Structured diff data:
=== Begin Enclosure ===
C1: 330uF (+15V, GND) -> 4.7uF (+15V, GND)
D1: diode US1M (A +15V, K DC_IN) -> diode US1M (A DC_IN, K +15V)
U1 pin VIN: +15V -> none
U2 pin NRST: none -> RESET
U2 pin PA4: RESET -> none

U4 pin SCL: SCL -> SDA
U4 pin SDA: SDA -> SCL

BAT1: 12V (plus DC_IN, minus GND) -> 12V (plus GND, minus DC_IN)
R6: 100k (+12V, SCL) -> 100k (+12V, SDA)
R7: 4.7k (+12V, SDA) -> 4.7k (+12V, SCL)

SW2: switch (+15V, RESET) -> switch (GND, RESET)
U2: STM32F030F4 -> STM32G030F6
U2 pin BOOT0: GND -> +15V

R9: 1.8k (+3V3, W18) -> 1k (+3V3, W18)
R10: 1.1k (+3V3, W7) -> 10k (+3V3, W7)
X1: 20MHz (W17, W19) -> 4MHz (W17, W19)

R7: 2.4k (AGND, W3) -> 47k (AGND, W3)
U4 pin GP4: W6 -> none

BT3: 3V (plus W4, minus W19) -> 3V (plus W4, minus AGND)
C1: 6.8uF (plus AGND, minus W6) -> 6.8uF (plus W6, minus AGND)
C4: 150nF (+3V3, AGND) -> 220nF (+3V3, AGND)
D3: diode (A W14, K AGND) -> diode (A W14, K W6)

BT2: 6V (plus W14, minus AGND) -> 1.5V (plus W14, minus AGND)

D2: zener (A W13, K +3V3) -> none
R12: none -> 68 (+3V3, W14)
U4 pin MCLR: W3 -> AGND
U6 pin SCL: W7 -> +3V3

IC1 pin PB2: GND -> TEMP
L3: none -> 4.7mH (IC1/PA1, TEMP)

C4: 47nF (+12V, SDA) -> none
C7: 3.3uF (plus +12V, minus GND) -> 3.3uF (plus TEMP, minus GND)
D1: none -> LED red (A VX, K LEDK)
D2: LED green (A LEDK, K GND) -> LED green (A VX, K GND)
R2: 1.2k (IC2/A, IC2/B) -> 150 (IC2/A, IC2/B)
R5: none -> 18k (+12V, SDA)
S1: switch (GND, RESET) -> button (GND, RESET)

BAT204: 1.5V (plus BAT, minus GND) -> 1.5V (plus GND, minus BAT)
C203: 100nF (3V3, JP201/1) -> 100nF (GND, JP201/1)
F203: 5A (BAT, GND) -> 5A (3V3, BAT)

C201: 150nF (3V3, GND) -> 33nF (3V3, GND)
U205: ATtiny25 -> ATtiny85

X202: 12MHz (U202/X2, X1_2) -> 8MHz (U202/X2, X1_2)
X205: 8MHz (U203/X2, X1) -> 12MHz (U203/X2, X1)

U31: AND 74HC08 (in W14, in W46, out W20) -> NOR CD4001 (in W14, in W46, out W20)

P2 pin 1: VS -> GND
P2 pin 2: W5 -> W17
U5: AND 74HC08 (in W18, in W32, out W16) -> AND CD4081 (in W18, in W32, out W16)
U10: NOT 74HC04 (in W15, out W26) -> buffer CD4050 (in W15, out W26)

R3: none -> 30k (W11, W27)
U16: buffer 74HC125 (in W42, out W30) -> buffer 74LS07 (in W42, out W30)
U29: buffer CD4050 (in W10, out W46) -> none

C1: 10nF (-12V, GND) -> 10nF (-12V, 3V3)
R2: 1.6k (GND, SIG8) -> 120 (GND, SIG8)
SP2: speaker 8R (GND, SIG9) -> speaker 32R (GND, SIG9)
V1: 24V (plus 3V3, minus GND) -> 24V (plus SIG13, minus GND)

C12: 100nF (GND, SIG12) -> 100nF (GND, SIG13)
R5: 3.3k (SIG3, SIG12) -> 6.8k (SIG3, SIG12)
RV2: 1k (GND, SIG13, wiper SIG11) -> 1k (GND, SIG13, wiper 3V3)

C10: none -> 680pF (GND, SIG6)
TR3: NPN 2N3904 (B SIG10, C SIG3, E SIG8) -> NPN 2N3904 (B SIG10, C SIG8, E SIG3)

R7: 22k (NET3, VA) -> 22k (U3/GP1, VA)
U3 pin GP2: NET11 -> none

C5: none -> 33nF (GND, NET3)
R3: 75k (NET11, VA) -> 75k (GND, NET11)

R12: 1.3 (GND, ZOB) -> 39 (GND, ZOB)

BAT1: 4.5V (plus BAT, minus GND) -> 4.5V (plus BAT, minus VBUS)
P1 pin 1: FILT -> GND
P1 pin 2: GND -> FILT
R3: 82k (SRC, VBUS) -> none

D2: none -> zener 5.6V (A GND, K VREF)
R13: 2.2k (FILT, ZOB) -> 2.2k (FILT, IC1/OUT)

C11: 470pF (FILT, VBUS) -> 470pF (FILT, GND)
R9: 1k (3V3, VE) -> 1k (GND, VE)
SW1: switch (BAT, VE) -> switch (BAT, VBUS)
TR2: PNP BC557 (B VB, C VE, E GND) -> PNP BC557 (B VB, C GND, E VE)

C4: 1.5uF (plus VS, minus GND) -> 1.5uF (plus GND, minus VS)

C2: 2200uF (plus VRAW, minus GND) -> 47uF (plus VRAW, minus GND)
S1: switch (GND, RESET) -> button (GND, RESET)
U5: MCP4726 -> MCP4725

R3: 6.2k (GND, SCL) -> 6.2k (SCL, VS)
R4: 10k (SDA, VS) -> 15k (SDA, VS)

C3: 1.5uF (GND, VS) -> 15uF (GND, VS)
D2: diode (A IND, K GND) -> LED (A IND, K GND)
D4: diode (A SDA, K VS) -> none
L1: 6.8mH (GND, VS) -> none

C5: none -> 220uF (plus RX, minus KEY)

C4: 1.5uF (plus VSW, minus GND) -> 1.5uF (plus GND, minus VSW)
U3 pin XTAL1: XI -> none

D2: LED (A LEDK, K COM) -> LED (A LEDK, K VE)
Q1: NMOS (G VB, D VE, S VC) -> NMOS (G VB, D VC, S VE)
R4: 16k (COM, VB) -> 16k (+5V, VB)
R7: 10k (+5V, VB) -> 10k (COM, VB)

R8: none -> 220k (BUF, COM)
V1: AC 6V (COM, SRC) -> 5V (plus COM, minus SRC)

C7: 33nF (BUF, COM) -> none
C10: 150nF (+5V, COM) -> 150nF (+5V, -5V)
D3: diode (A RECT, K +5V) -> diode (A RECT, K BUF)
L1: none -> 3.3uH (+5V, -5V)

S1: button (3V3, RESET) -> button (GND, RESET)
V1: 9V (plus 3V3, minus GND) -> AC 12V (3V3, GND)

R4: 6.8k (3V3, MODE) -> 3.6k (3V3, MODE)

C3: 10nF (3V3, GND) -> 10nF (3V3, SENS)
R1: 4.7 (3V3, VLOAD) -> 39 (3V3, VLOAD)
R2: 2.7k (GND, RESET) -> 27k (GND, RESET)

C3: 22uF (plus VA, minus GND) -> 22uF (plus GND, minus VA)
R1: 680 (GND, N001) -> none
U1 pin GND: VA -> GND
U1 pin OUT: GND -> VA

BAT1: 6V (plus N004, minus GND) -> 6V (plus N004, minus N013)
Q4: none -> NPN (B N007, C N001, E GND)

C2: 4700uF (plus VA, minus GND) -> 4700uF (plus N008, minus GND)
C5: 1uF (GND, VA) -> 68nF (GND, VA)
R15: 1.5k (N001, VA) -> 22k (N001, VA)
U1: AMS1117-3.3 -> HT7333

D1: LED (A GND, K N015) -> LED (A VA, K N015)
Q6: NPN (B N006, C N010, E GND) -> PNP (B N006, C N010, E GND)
=== End Enclosure ===
## Your objective
Check each line of the entries for "TEMP" and copy those that have it.

## Exercise output
IC1 pin PB2: GND -> TEMP
L3: none -> 4.7mH (IC1/PA1, TEMP)
C7: 3.3uF (plus +12V, minus GND) -> 3.3uF (plus TEMP, minus GND)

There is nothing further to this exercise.